→ **WHAT TO PRODUCE**: Reproduce the records without their pictures, keeping every word as it is.

→ **LISTED ENTRIES**:
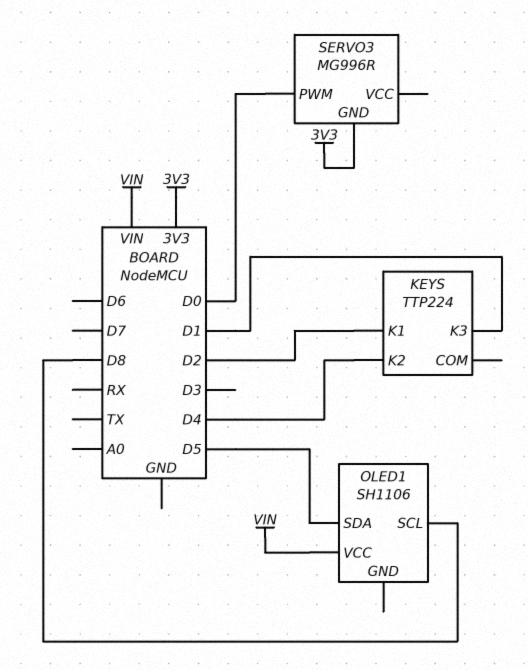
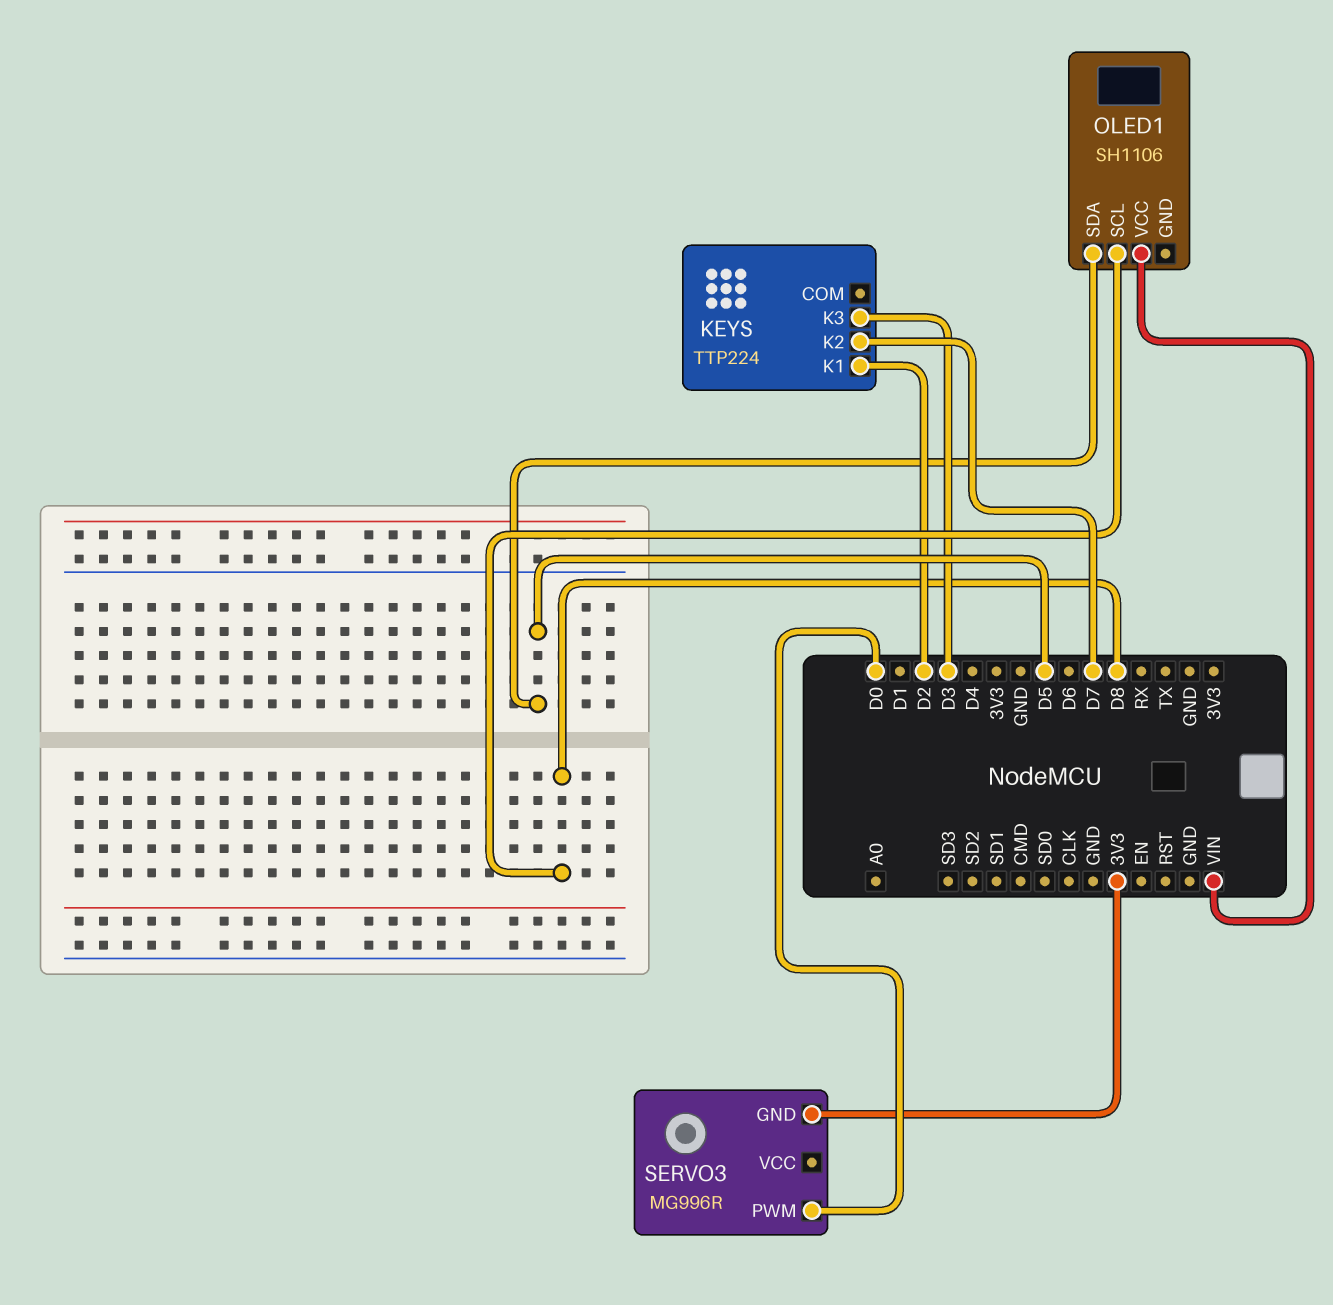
KEYS pin K2: D4 -> D7
KEYS pin K3: D1 -> D3

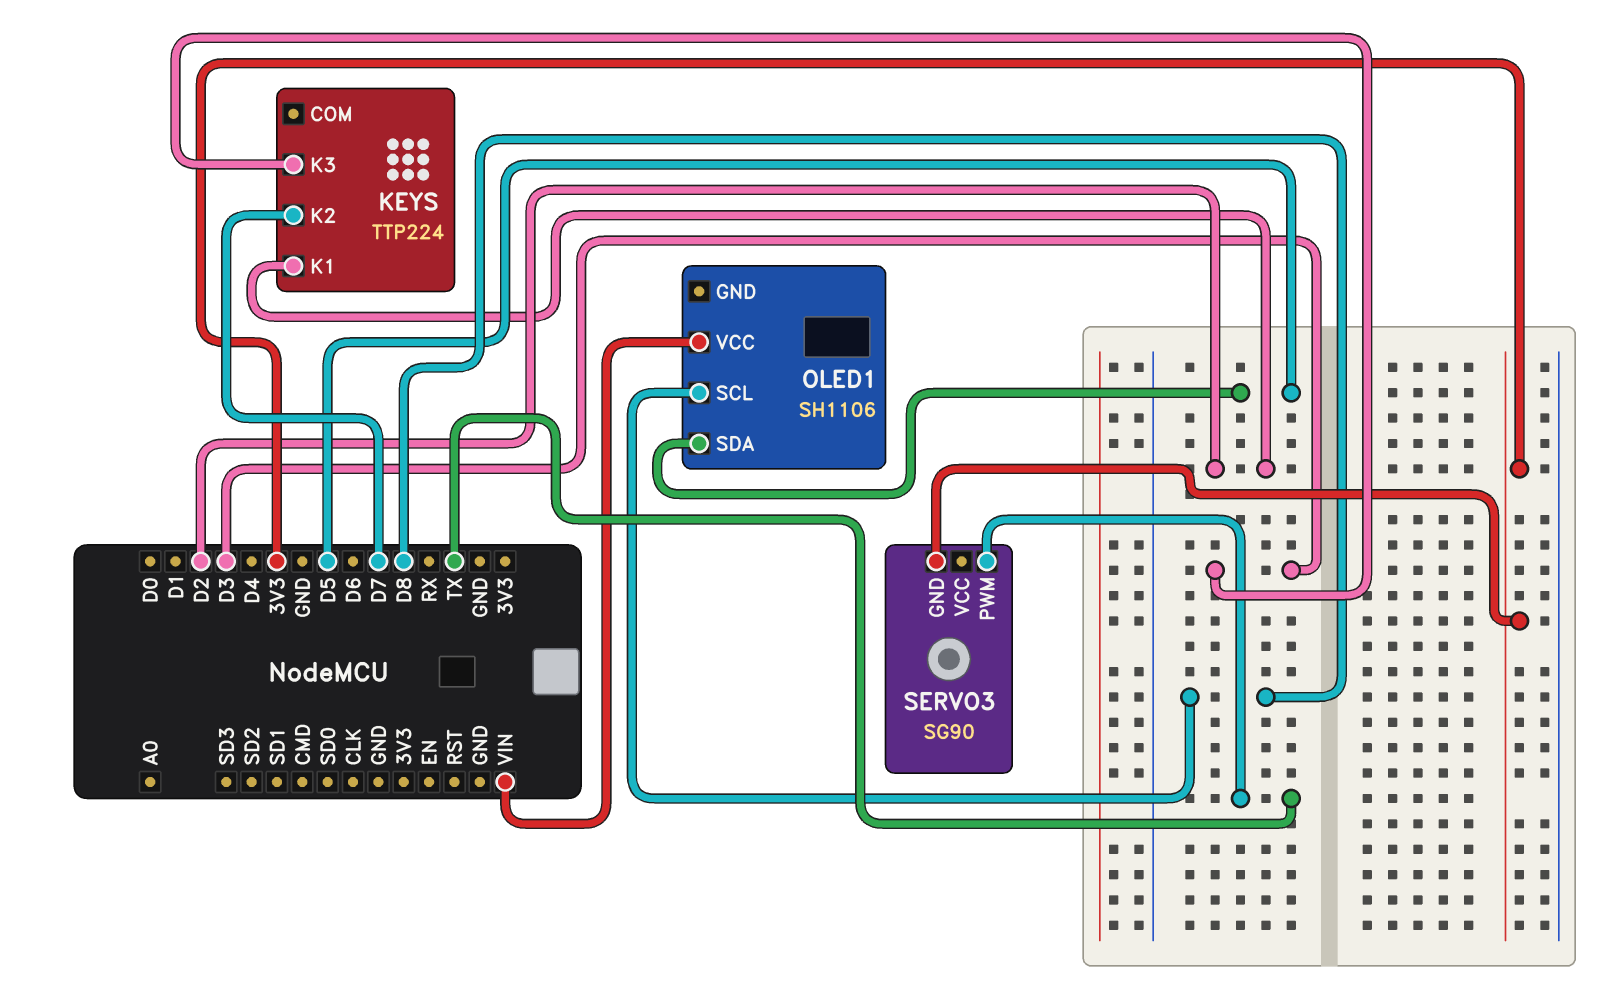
SERVO3: MG996R -> SG90
SERVO3 pin PWM: D0 -> TX

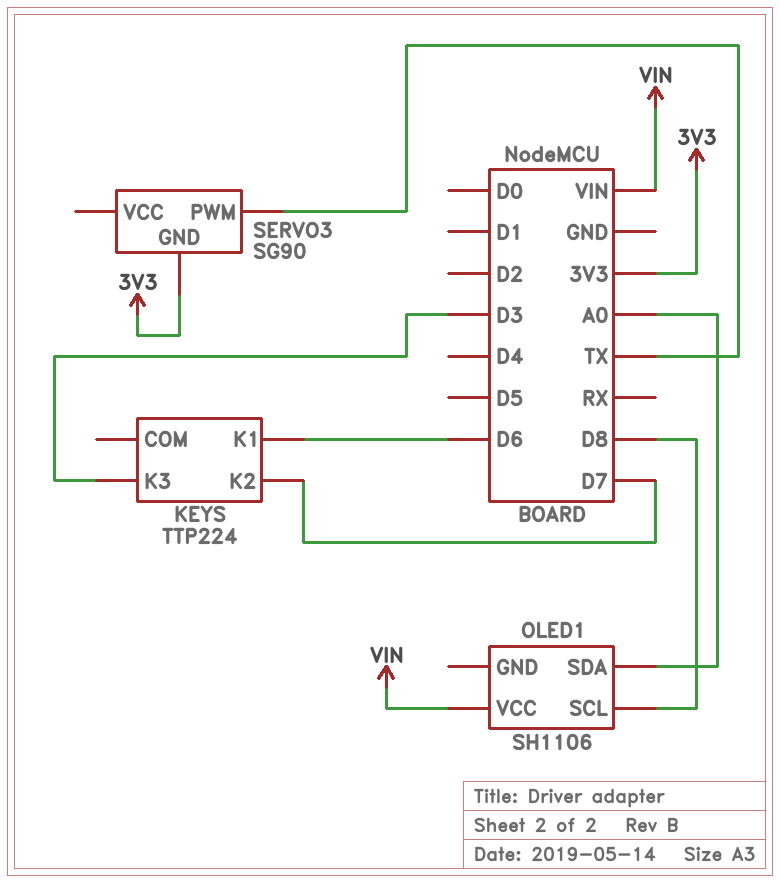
KEYS pin K1: D2 -> D6
OLED1 pin SDA: D5 -> A0

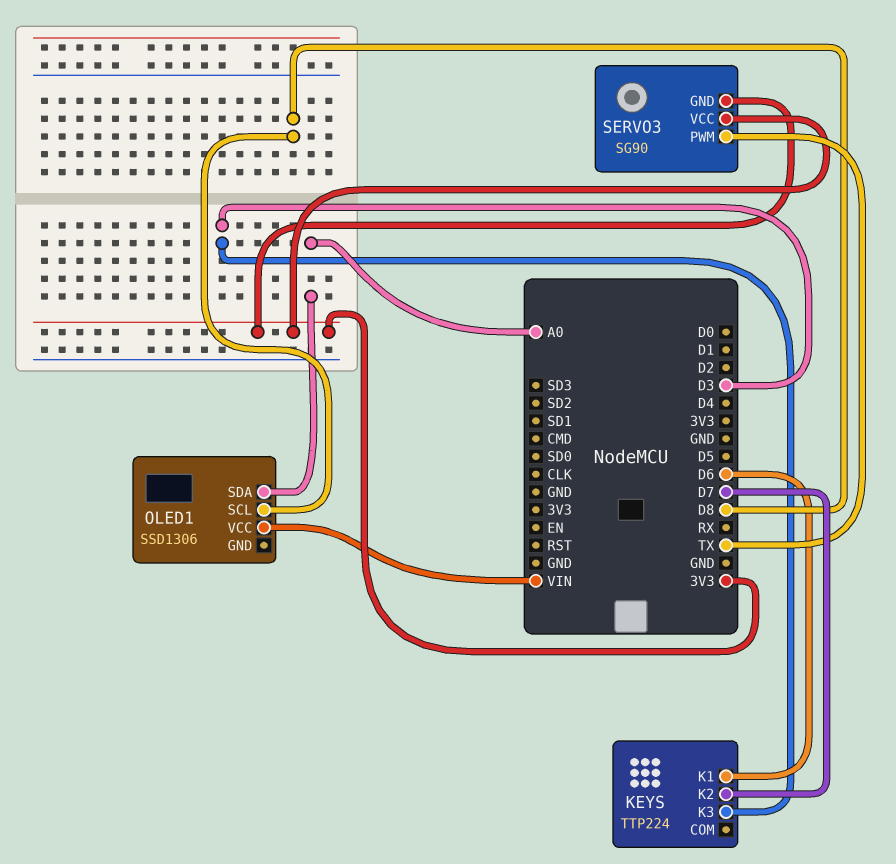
OLED1: SH1106 -> SSD1306
SERVO3 pin VCC: none -> 3V3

→ **RESULT BELOW**:
KEYS pin K2: D4 -> D7
KEYS pin K3: D1 -> D3

SERVO3: MG996R -> SG90
SERVO3 pin PWM: D0 -> TX

KEYS pin K1: D2 -> D6
OLED1 pin SDA: D5 -> A0

OLED1: SH1106 -> SSD1306
SERVO3 pin VCC: none -> 3V3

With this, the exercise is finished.